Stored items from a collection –
****************************************
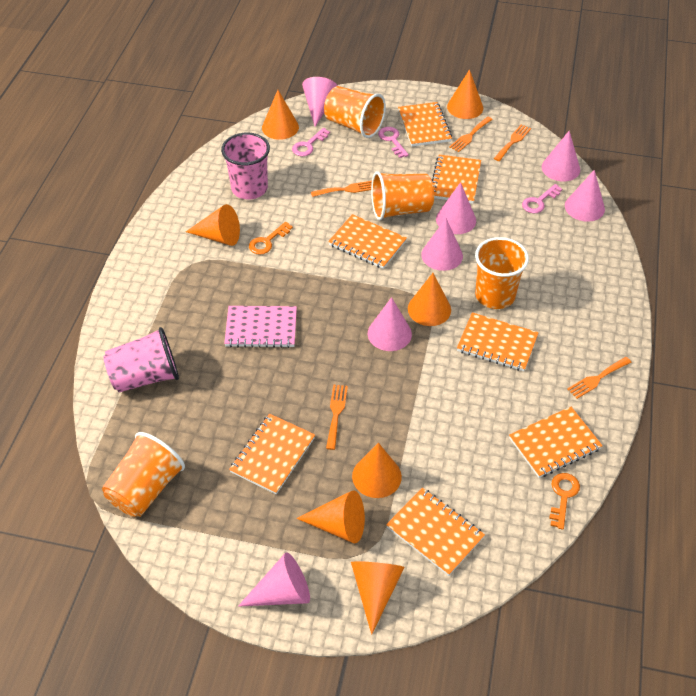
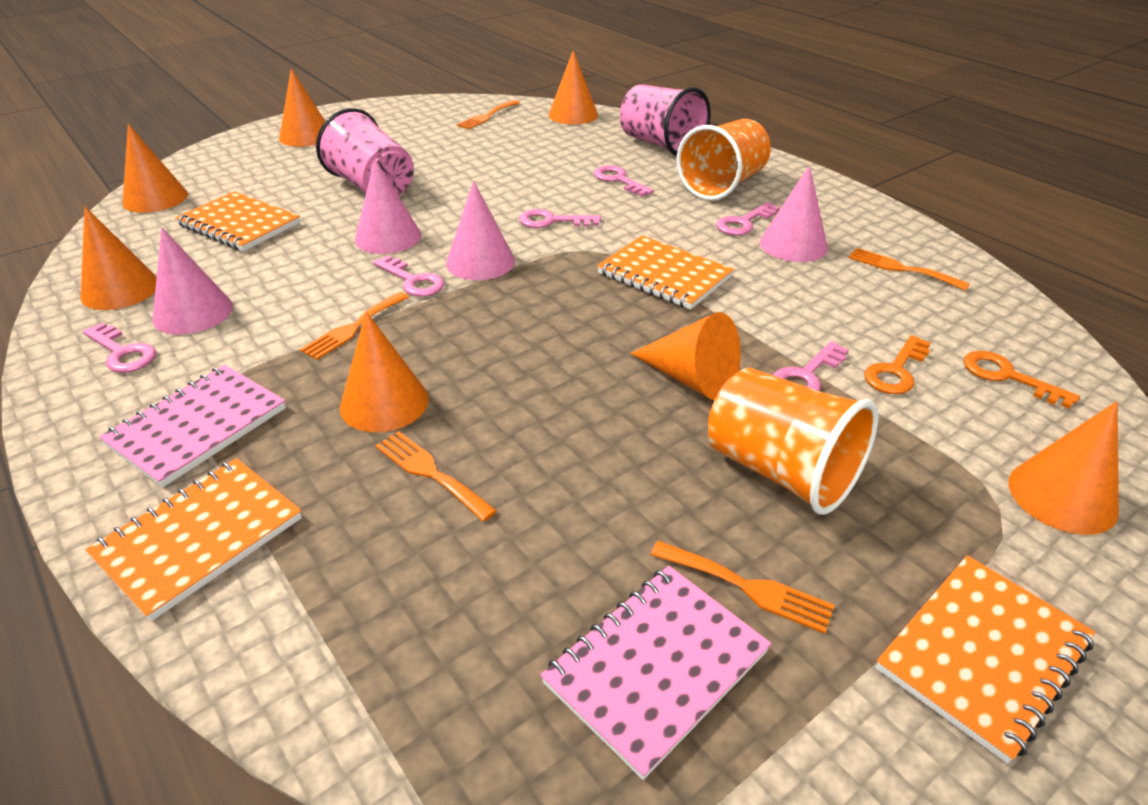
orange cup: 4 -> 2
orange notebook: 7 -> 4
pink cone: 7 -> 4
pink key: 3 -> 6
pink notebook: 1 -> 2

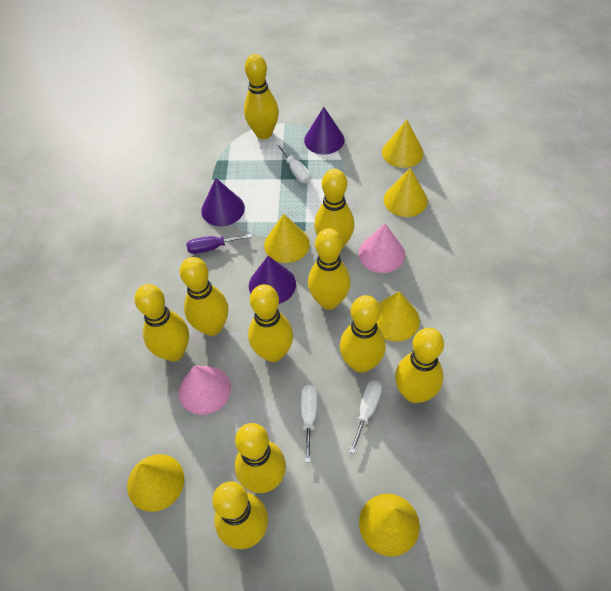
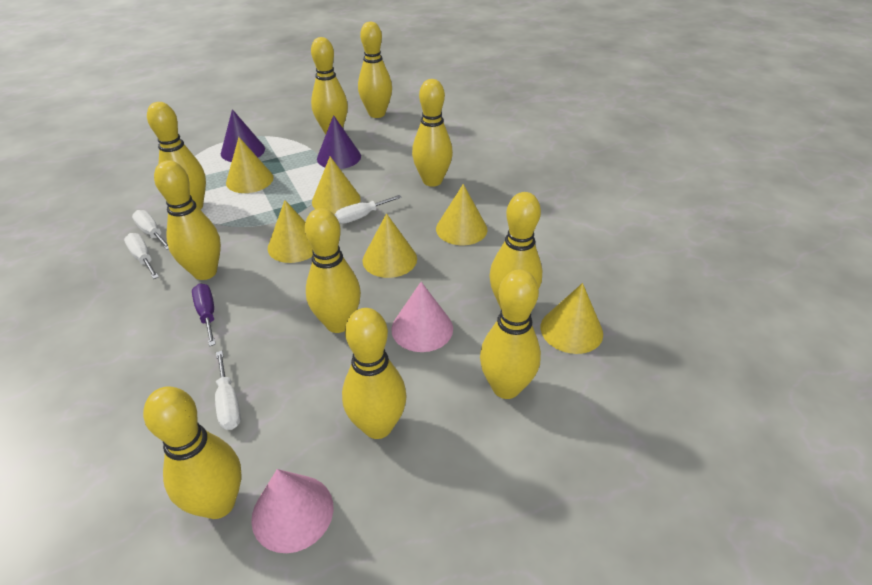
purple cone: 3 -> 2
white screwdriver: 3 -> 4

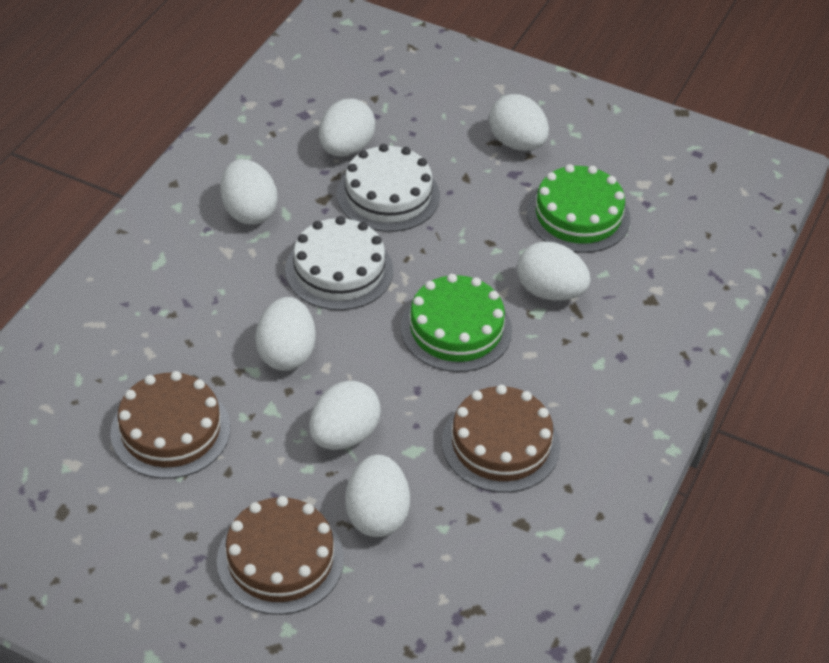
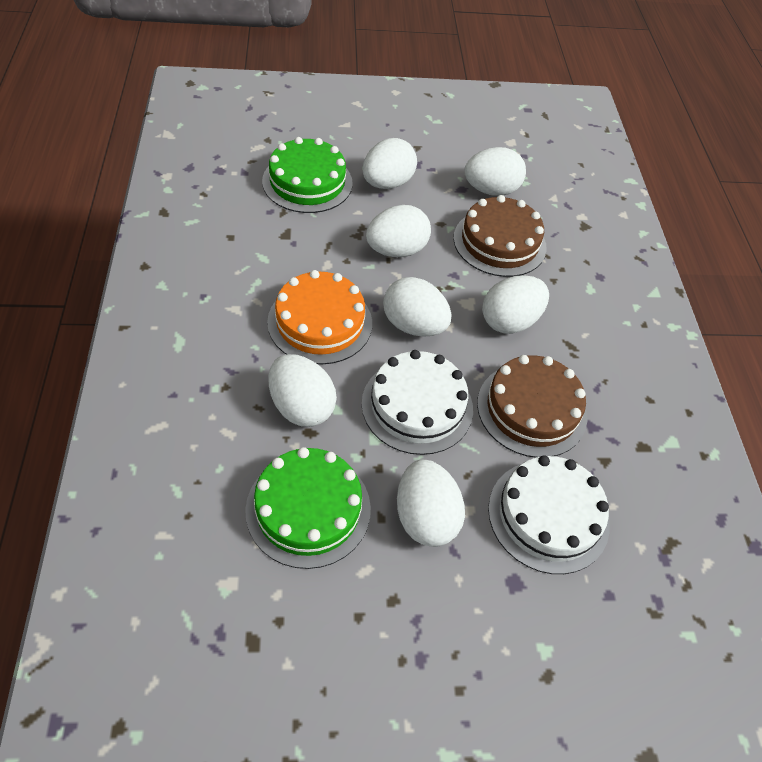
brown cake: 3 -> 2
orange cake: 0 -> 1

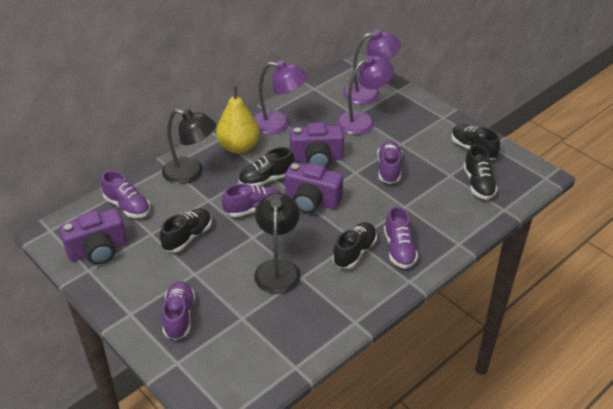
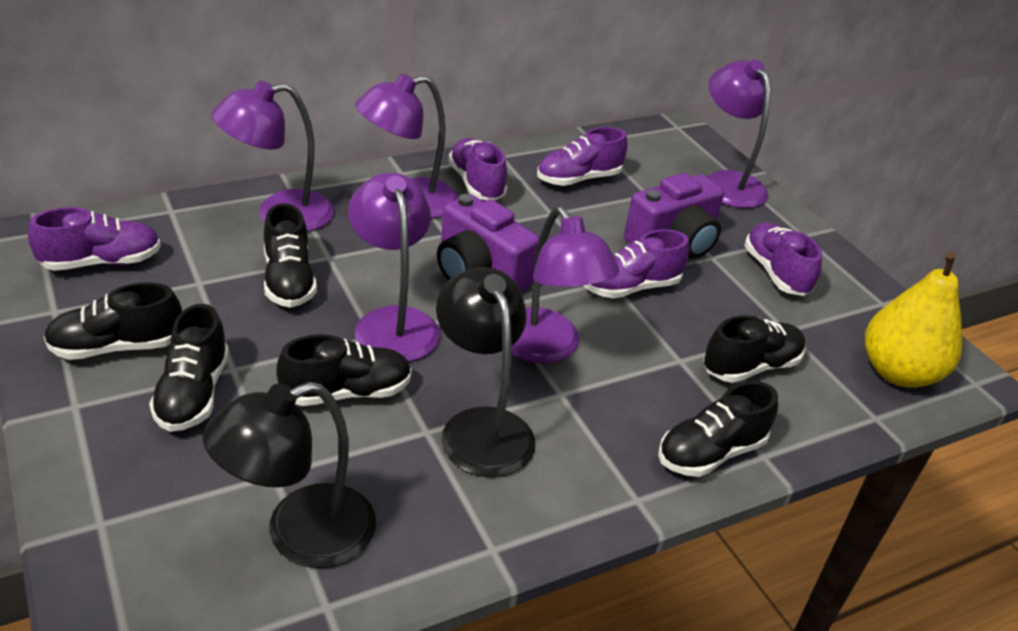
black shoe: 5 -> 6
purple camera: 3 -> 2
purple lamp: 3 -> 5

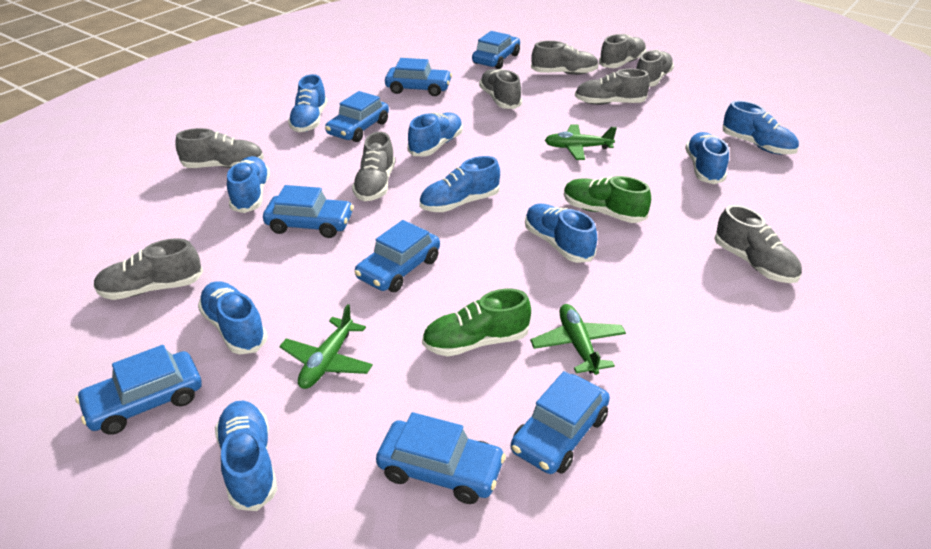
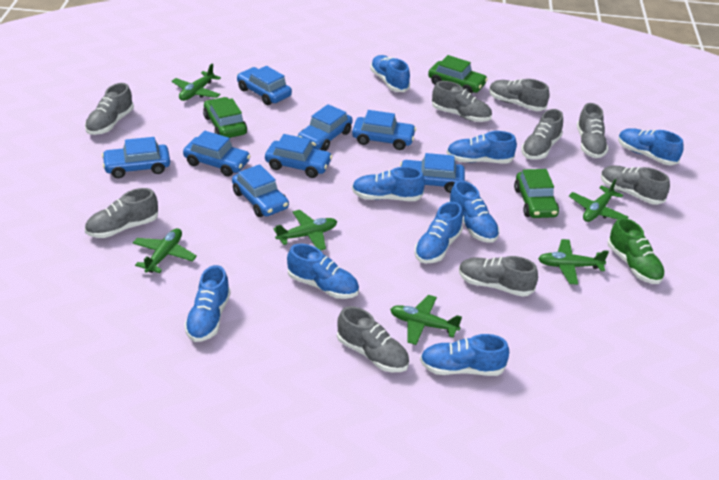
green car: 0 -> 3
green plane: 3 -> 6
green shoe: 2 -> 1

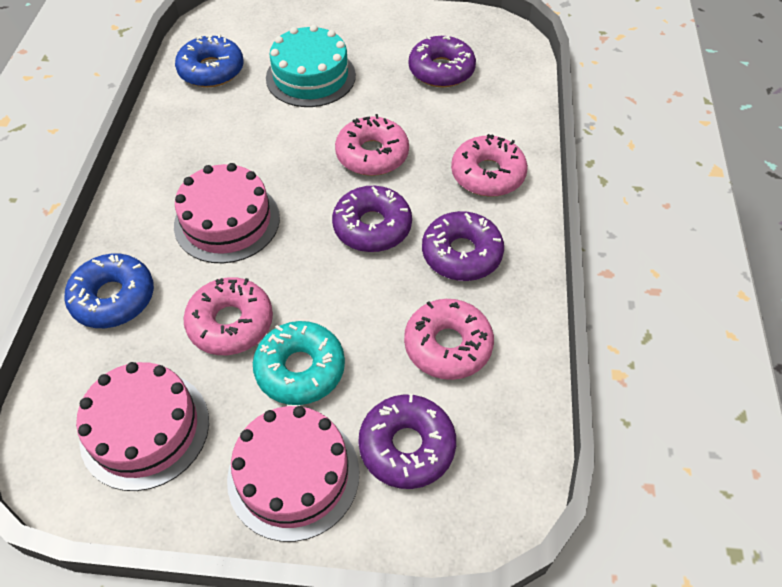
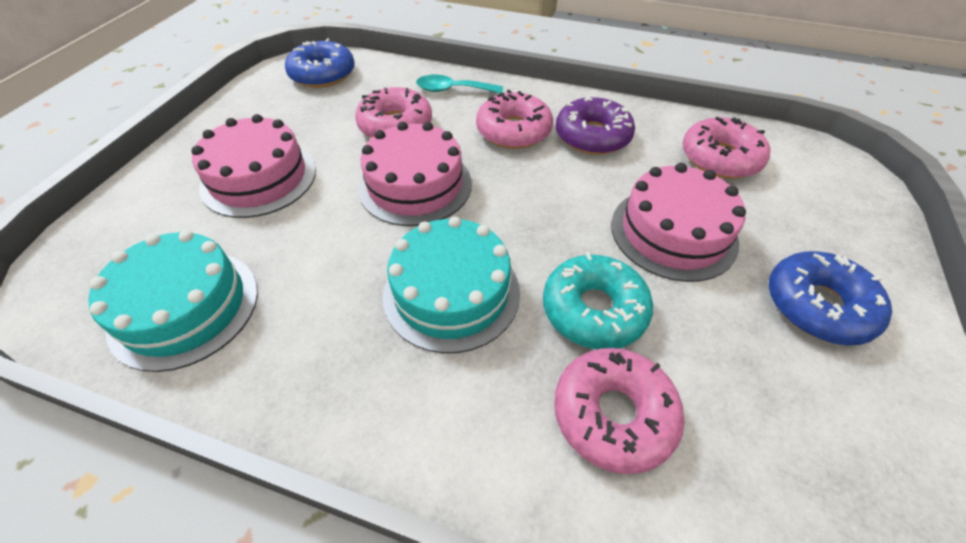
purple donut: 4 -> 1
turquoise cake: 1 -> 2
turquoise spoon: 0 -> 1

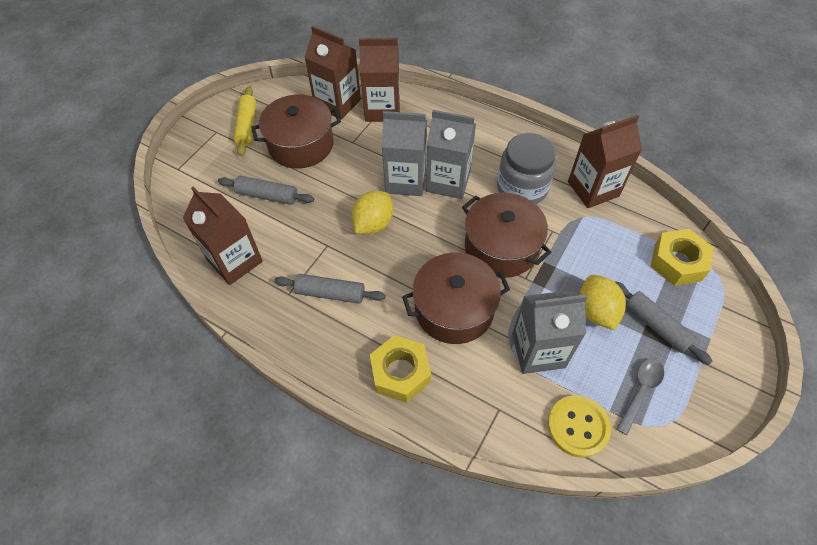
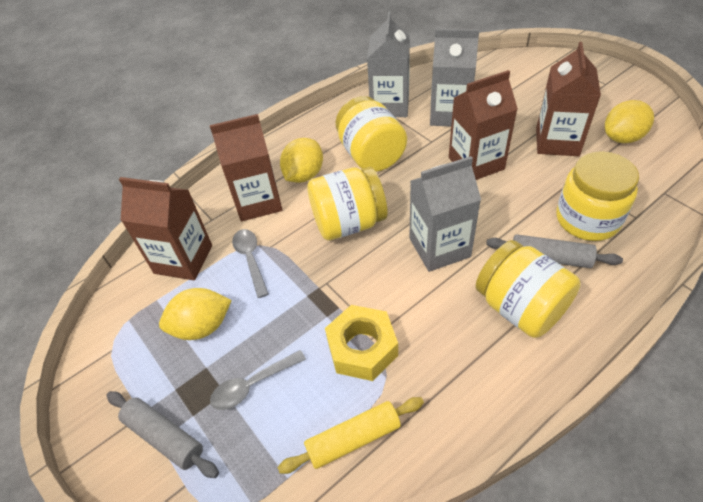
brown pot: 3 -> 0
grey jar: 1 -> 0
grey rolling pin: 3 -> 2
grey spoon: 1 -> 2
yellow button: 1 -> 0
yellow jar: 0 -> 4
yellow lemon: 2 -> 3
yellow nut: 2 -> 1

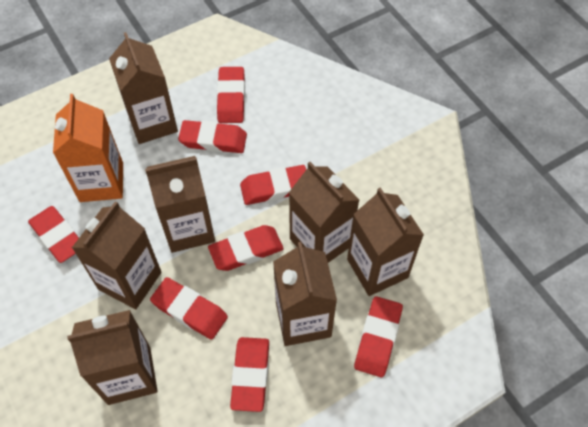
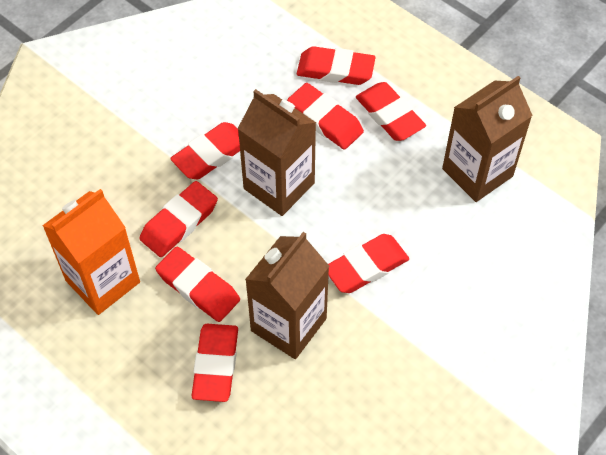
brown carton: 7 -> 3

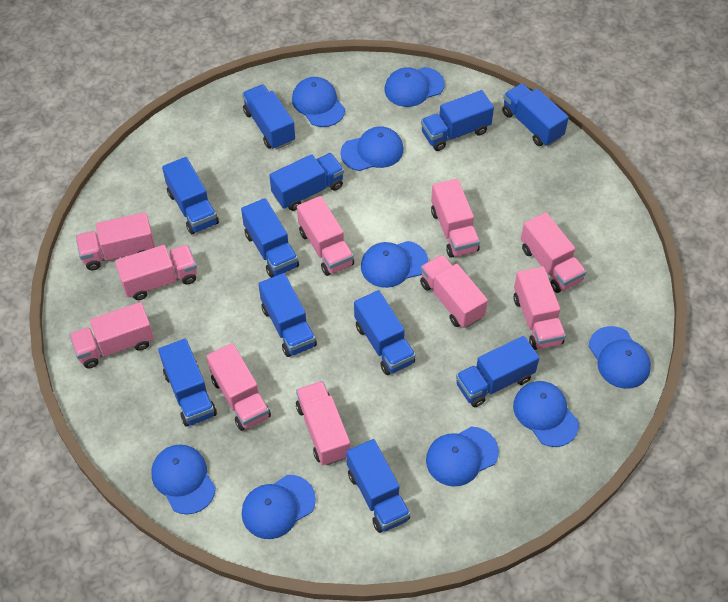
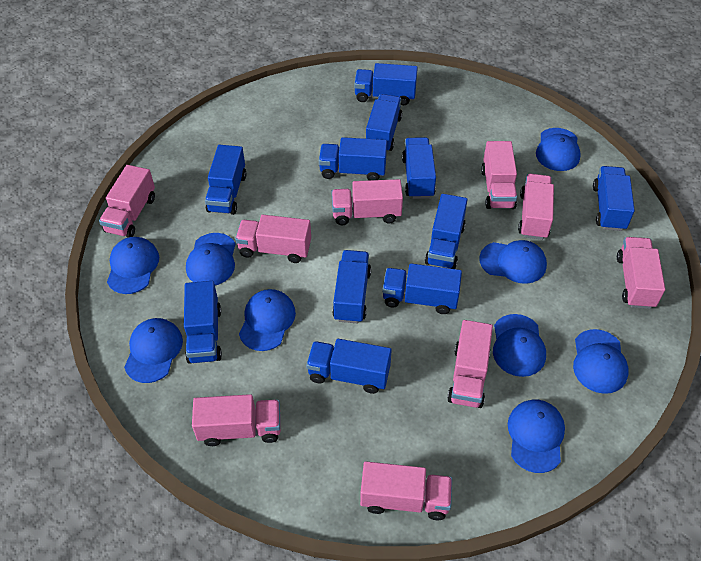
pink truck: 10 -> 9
****************************************
Once the pictures are set aside, write out the entries verbatim.

OUTPUT OF THE TASK –
orange cup: 4 -> 2
orange notebook: 7 -> 4
pink cone: 7 -> 4
pink key: 3 -> 6
pink notebook: 1 -> 2

purple cone: 3 -> 2
white screwdriver: 3 -> 4

brown cake: 3 -> 2
orange cake: 0 -> 1

black shoe: 5 -> 6
purple camera: 3 -> 2
purple lamp: 3 -> 5

green car: 0 -> 3
green plane: 3 -> 6
green shoe: 2 -> 1

purple donut: 4 -> 1
turquoise cake: 1 -> 2
turquoise spoon: 0 -> 1

brown pot: 3 -> 0
grey jar: 1 -> 0
grey rolling pin: 3 -> 2
grey spoon: 1 -> 2
yellow button: 1 -> 0
yellow jar: 0 -> 4
yellow lemon: 2 -> 3
yellow nut: 2 -> 1

brown carton: 7 -> 3

pink truck: 10 -> 9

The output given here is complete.